▶ _Input data_:
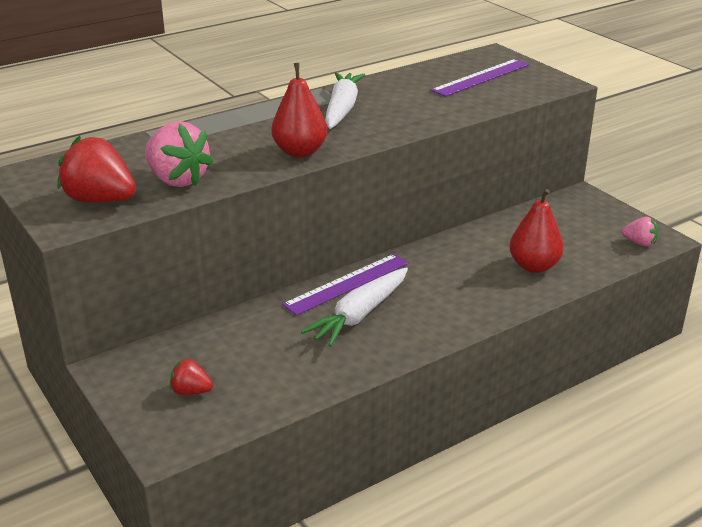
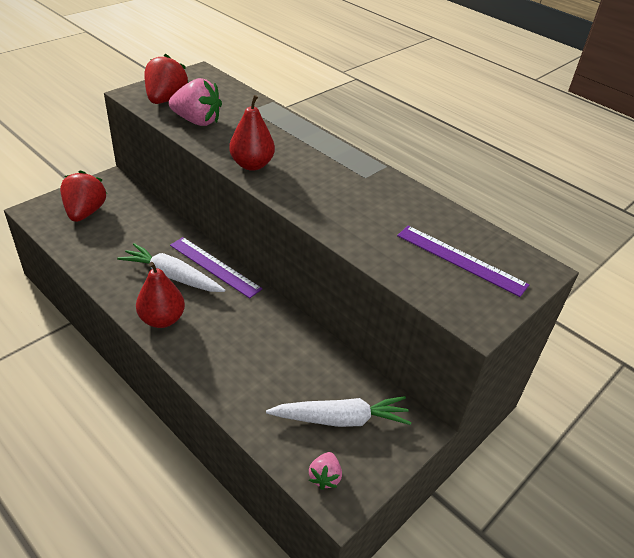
camera: 75 degrees right, 10 degrees up
pink strawberry [145,121,214,187] -> pink strawberry turned 105 degrees counterclockwise [169,78,222,126]
red strawberry [170,358,213,395] -> red strawberry [60,170,107,222], size x1.89
white carrot [325,72,365,129] -> white carrot moved to [266,396,411,427]
red pear [509,189,564,273] -> red pear moved to [136,262,185,328]

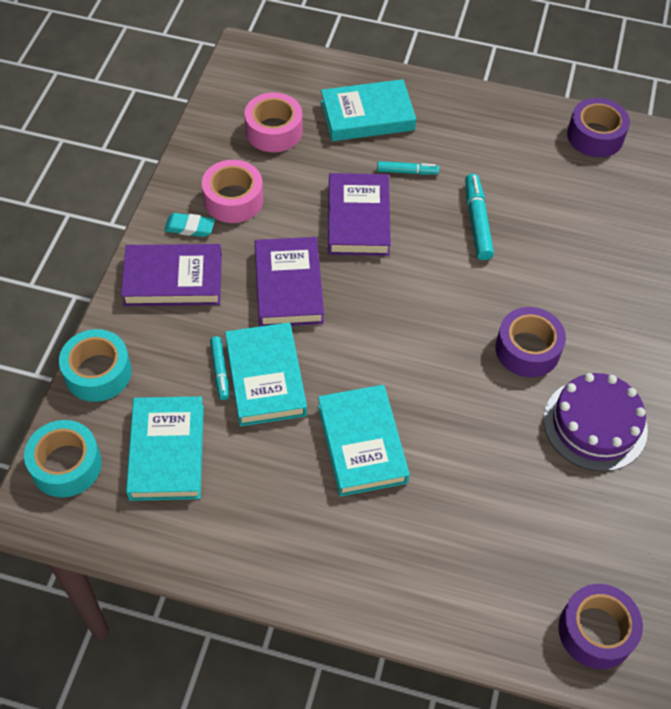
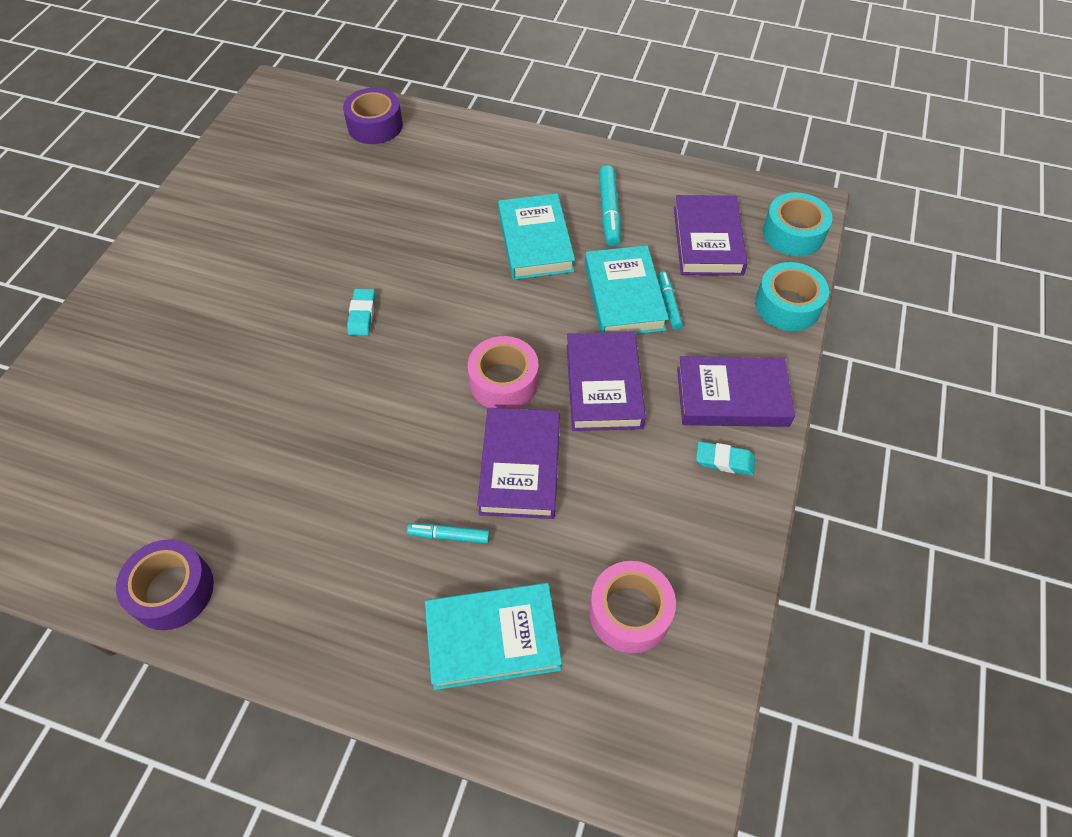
camera: 175 degrees left, 0 degrees up
turquoise book [126,396,204,501] -> purple book [674,195,748,276]
pink tape [202,160,263,223] -> pink tape moved to [468,336,538,409]
turquoise marker [465,174,494,260] -> turquoise marker moved to [599,165,621,247]
purple tape [495,307,566,377] -> turquoise eraser [347,288,375,336]
purple cake [543,373,648,472] -> none

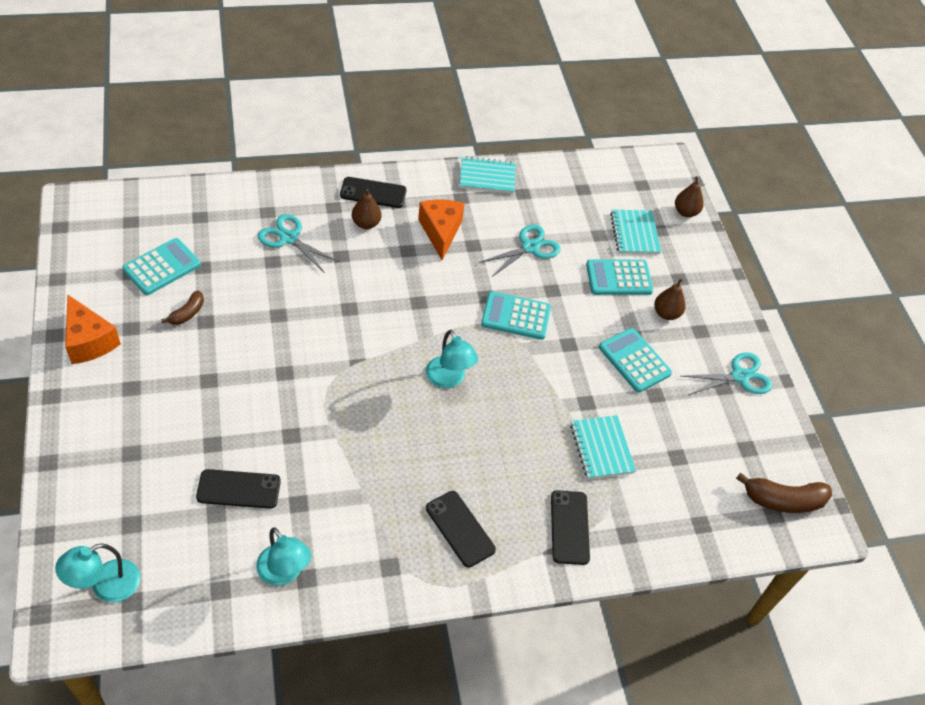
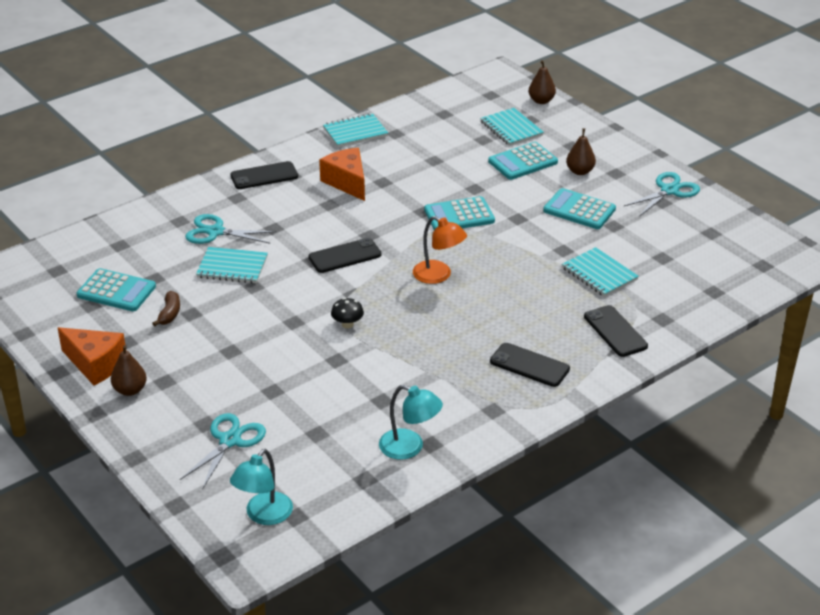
camera: 20 degrees left, 15 degrees down
turquoise calculator [122,238,201,295] -> turquoise calculator turned 90 degrees clockwise [76,268,156,311]
black phone [196,469,281,509] -> black phone moved to [308,238,382,273]
brown pear [352,189,381,229] -> brown pear moved to [111,345,147,396]
turquoise lamp [426,330,478,388] -> orange lamp [413,216,467,284]
turquoise scissors [479,224,561,277] -> turquoise scissors moved to [180,413,266,490]
brown banana [736,473,832,513] -> none
none -> turquoise notebook [196,247,268,283]
none -> black mushroom [331,298,364,328]

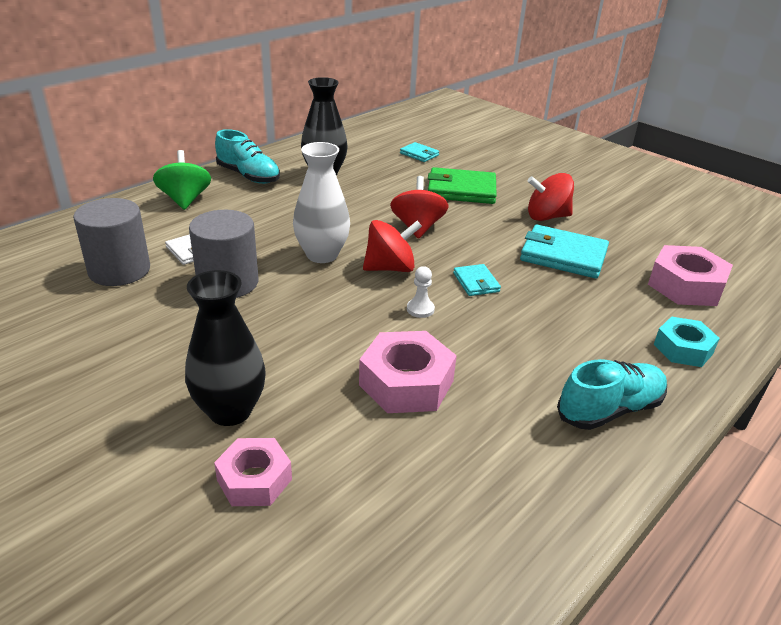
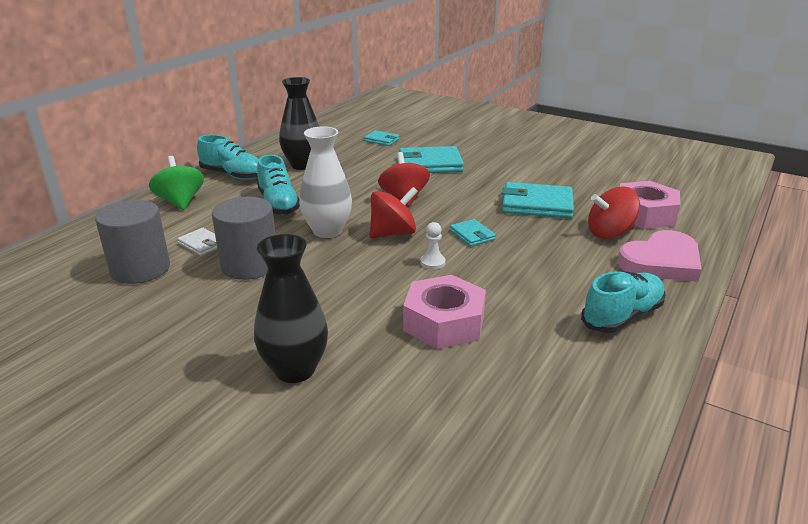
camera: 10 degrees left, 5 degrees down
pink nut [214,438,292,506] -> none
green wallet [428,167,497,204] -> turquoise wallet [399,146,464,173]
red spinning top [528,173,574,221] -> red spinning top moved to [588,187,640,239]
turquoise nut [654,316,720,367] -> pink heart [617,230,702,282]
none -> turquoise shoe [257,155,300,215]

▶ _Action item_: Your reply should be one number: how many lines in this listing contain the string "strawberry".

▶ _Response below_: 2